(Description of the task):
In the records that follow, the lines from the one containing "pink pentagon: (516, 108)" to the one containing "pink triangle: (82, 85)", inclusive, are to be given again exactly.

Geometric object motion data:
┌──

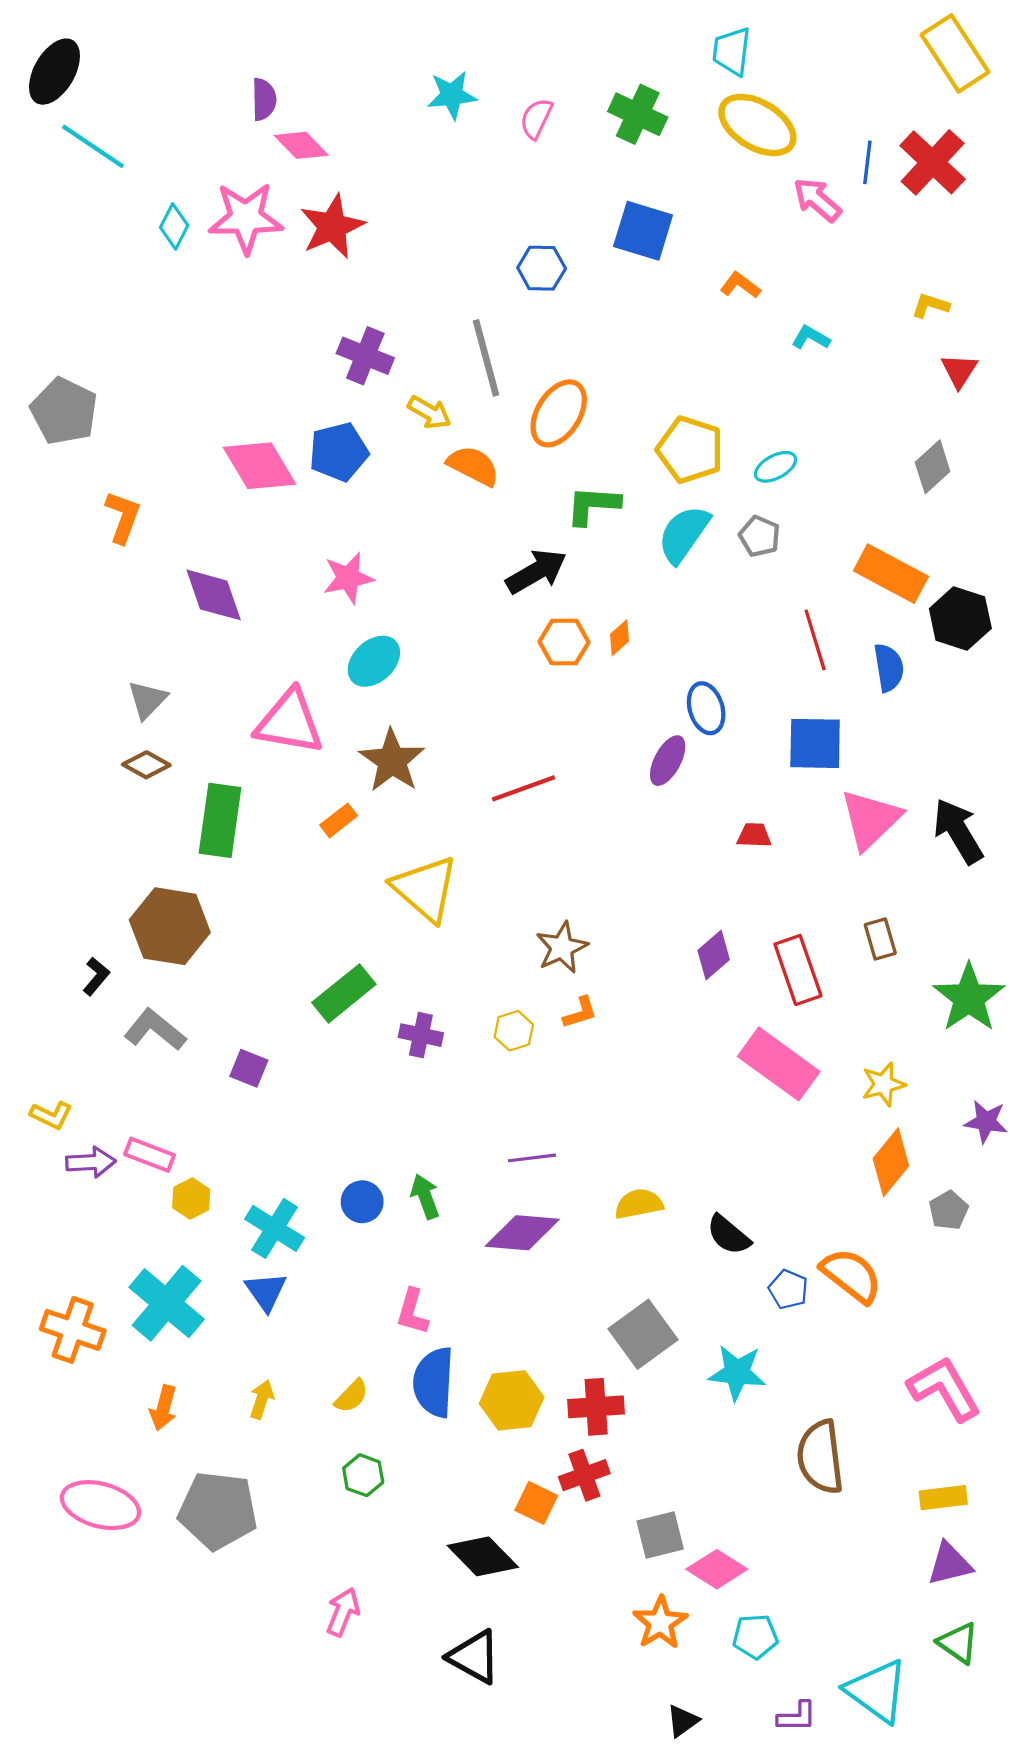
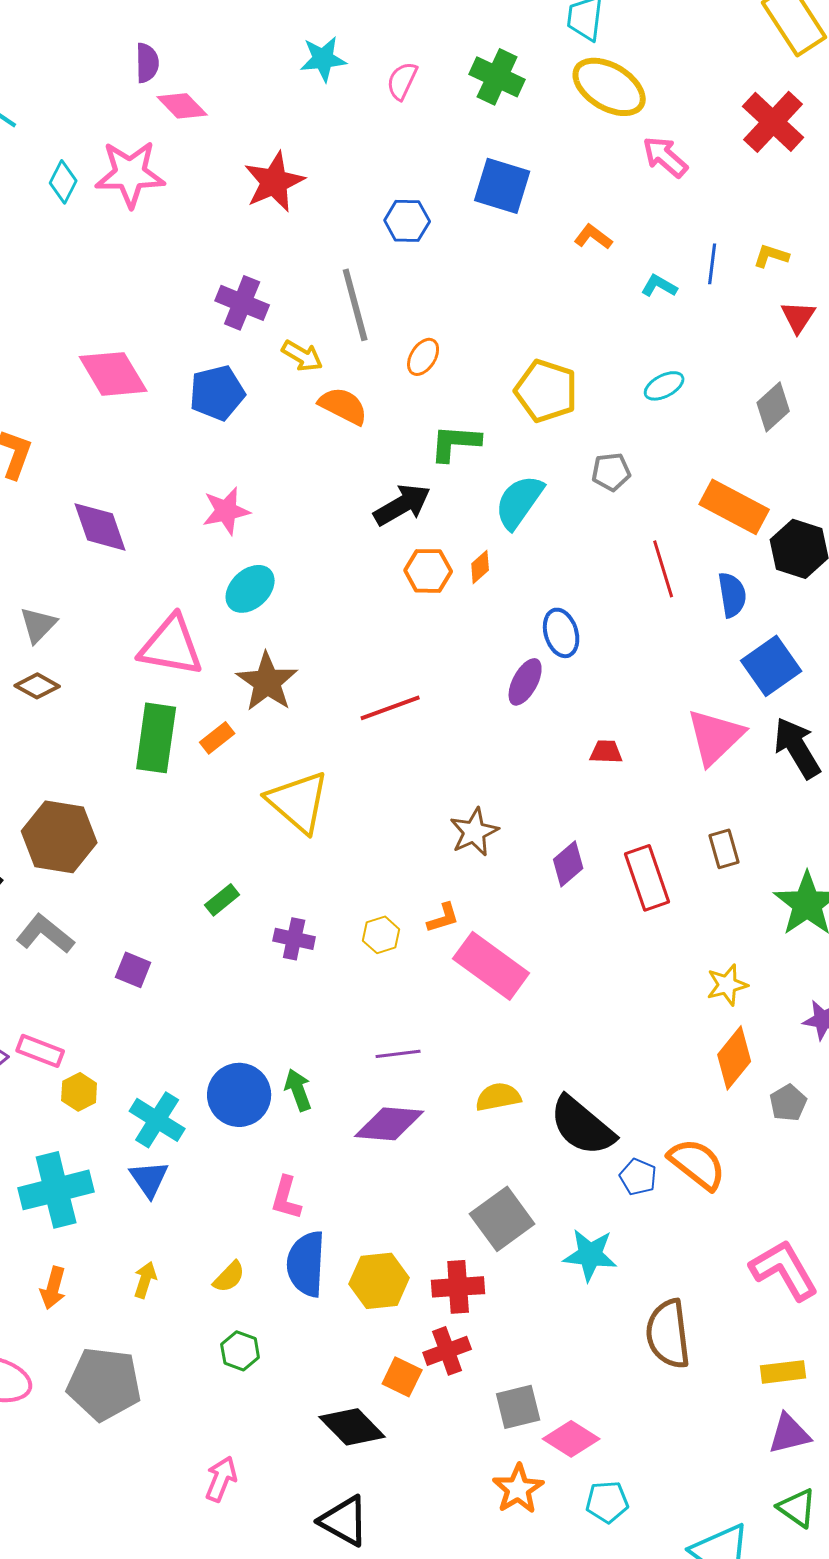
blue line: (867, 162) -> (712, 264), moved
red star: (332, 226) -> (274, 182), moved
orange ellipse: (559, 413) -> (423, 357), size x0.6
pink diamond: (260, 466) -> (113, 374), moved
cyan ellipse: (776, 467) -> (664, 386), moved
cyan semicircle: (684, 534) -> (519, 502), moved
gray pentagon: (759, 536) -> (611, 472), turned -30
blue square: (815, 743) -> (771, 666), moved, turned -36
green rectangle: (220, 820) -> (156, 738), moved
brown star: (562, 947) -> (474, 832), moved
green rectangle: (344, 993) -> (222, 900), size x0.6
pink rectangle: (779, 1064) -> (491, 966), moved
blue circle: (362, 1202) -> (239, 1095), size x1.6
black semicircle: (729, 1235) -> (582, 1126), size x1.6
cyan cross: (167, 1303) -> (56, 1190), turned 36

└──
┌──

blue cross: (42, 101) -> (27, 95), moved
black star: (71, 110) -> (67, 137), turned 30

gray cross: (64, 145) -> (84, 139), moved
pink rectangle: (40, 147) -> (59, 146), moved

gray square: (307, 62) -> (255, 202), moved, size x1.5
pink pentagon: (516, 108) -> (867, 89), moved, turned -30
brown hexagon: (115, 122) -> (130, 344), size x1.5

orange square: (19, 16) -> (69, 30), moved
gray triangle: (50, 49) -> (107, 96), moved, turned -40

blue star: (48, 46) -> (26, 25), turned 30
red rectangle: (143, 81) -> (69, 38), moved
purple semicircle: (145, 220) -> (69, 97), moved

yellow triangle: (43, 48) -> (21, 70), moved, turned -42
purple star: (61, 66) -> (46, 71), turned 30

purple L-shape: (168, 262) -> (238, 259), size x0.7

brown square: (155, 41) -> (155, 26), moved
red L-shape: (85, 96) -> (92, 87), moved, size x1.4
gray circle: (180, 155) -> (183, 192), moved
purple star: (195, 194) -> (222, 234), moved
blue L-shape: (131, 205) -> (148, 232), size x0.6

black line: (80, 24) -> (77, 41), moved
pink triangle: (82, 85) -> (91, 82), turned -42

└──
┌──

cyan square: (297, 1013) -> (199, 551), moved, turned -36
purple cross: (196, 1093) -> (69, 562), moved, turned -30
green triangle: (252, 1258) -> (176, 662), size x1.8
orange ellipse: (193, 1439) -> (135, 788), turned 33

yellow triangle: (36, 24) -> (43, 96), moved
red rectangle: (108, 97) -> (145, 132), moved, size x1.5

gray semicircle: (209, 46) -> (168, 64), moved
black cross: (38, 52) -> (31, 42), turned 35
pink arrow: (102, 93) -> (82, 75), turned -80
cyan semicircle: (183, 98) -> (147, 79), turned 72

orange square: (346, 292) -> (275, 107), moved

└──

(The completed task):
pink pentagon: (516, 108) -> (867, 89), moved, turned -30
brown hexagon: (115, 122) -> (130, 344), size x1.5

orange square: (19, 16) -> (69, 30), moved
gray triangle: (50, 49) -> (107, 96), moved, turned -40

blue star: (48, 46) -> (26, 25), turned 30
red rectangle: (143, 81) -> (69, 38), moved
purple semicircle: (145, 220) -> (69, 97), moved

yellow triangle: (43, 48) -> (21, 70), moved, turned -42
purple star: (61, 66) -> (46, 71), turned 30

purple L-shape: (168, 262) -> (238, 259), size x0.7

brown square: (155, 41) -> (155, 26), moved
red L-shape: (85, 96) -> (92, 87), moved, size x1.4
gray circle: (180, 155) -> (183, 192), moved
purple star: (195, 194) -> (222, 234), moved
blue L-shape: (131, 205) -> (148, 232), size x0.6

black line: (80, 24) -> (77, 41), moved
pink triangle: (82, 85) -> (91, 82), turned -42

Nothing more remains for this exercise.